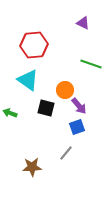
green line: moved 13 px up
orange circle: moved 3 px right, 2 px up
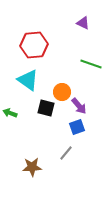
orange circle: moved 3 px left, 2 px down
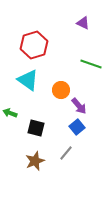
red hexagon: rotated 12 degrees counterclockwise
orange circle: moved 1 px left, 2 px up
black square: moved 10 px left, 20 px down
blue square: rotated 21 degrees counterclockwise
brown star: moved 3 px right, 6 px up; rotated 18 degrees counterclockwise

------------------------------------------------------------

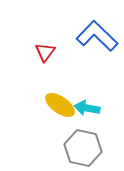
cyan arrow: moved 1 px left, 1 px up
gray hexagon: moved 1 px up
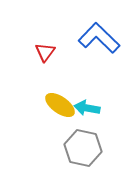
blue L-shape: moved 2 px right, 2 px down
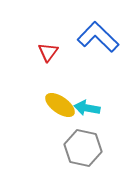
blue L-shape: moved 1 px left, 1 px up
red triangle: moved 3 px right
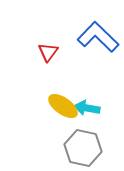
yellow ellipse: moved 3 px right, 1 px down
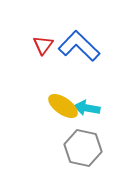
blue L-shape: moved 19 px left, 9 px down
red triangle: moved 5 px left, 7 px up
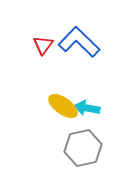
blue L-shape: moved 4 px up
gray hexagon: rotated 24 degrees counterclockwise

------------------------------------------------------------

Retype everything in the entries above from the line containing "red hexagon: rotated" down to the line containing "brown star: moved", keeping both of those lines.

red hexagon: rotated 12 degrees counterclockwise
orange circle: moved 1 px left, 2 px up
black square: moved 10 px left, 20 px down
blue square: rotated 21 degrees counterclockwise
brown star: moved 3 px right, 6 px up; rotated 18 degrees counterclockwise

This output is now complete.